● Exercise aim
Set down exactly the lines below between the line holding "DHT pin VCC: none -> 3V3" and the line holding "RTC pin SDA: C15 -> A2", inclusive; no other line belongs in the answer.

● Working data
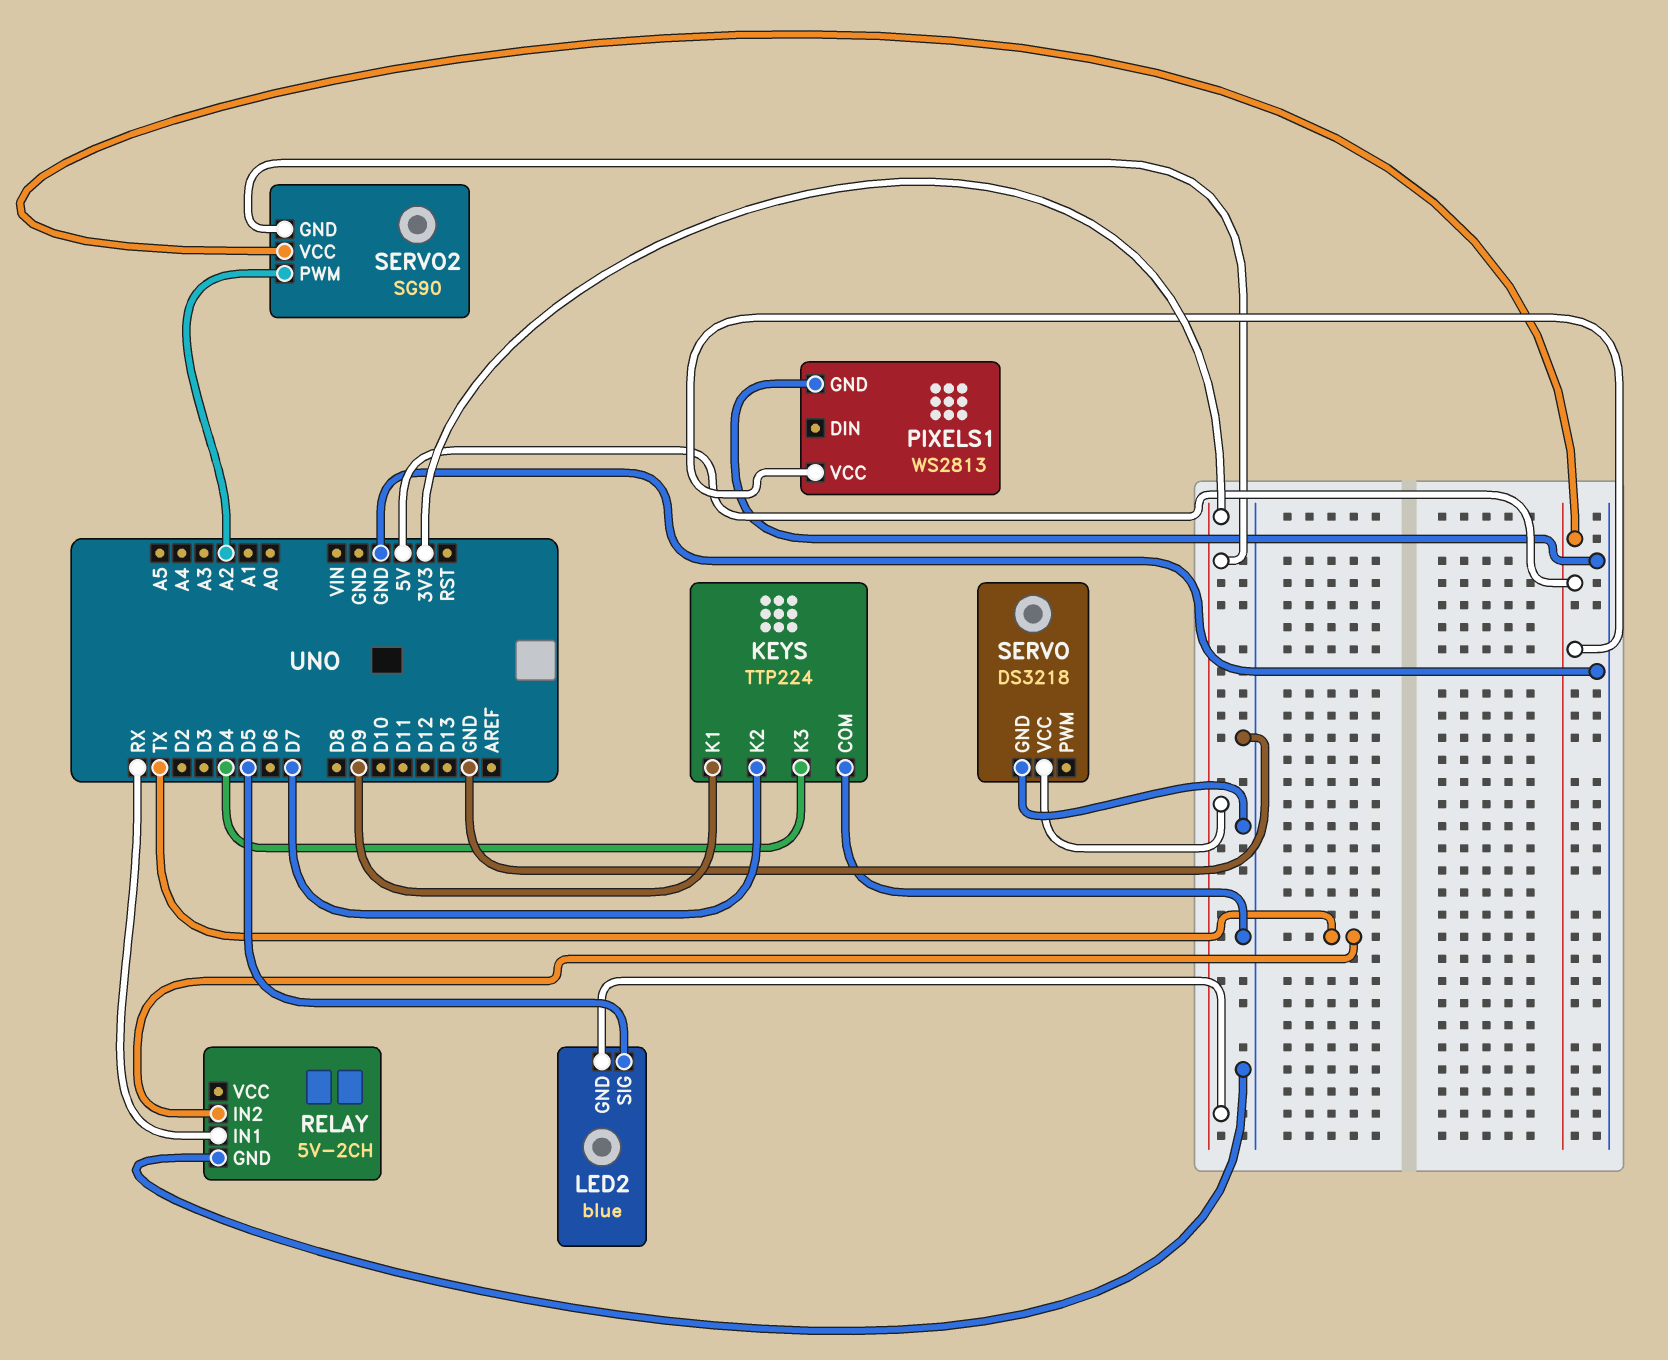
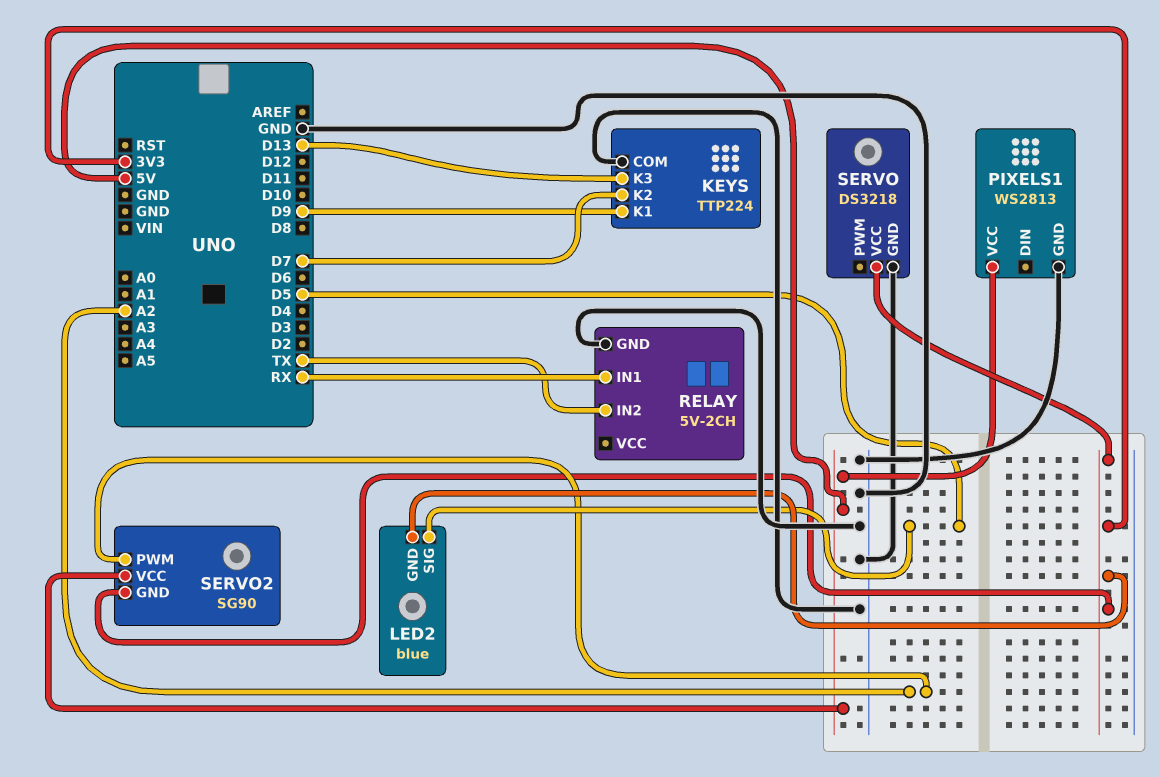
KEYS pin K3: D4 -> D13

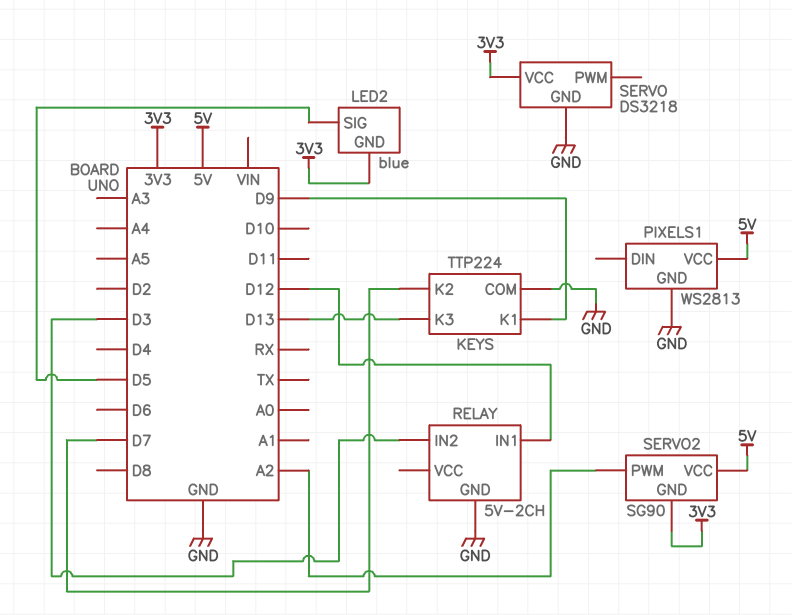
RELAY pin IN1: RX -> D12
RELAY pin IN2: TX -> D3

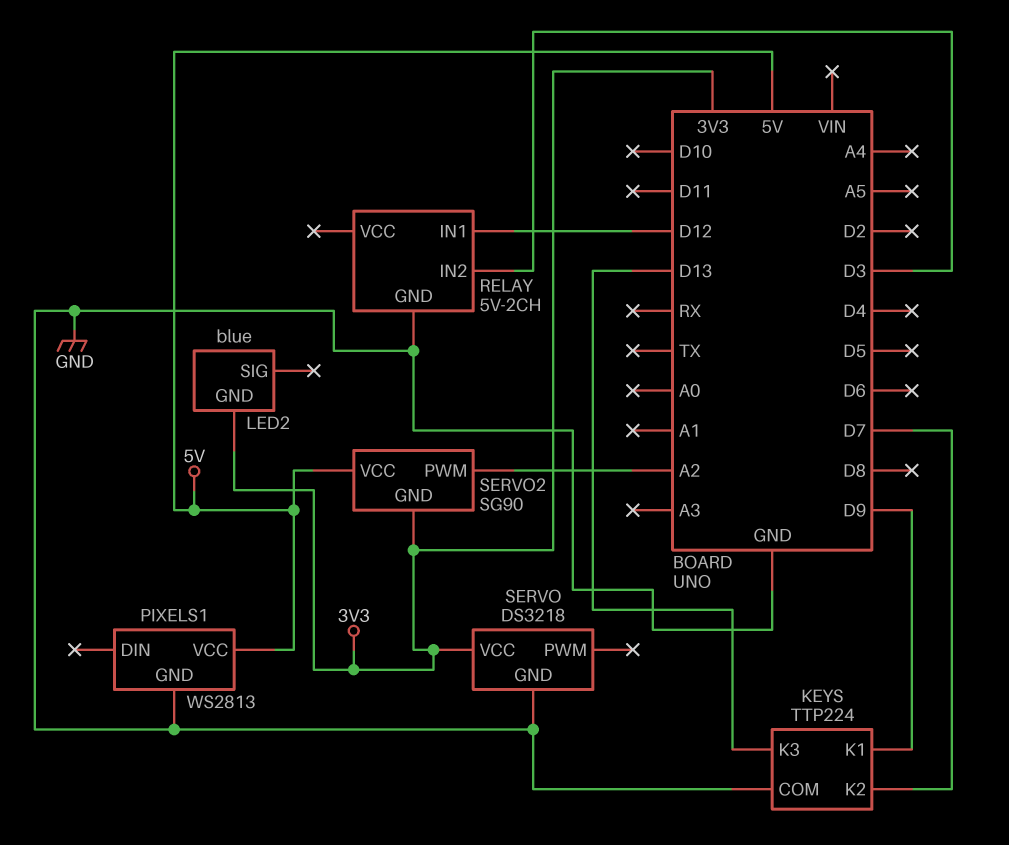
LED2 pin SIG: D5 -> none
* * *
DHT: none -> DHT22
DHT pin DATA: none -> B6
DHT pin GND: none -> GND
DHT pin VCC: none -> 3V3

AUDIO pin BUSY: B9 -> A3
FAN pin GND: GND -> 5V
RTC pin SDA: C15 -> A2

● Exercise answer
DHT pin VCC: none -> 3V3

AUDIO pin BUSY: B9 -> A3
FAN pin GND: GND -> 5V
RTC pin SDA: C15 -> A2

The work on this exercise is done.